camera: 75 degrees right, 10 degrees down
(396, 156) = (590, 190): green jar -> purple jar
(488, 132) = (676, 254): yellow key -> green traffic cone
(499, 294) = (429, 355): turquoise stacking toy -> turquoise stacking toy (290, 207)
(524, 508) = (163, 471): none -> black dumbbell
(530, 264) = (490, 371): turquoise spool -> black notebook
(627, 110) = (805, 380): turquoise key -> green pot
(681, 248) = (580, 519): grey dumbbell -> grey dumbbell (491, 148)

**Problem**. Set down only the lines running from the line with "(488, 132) = (676, 254): yellow" to the end of the entries above, both included, exactly as they stand.

**Your response**.
(488, 132) = (676, 254): yellow key -> green traffic cone
(499, 294) = (429, 355): turquoise stacking toy -> turquoise stacking toy (290, 207)
(524, 508) = (163, 471): none -> black dumbbell
(530, 264) = (490, 371): turquoise spool -> black notebook
(627, 110) = (805, 380): turquoise key -> green pot
(681, 248) = (580, 519): grey dumbbell -> grey dumbbell (491, 148)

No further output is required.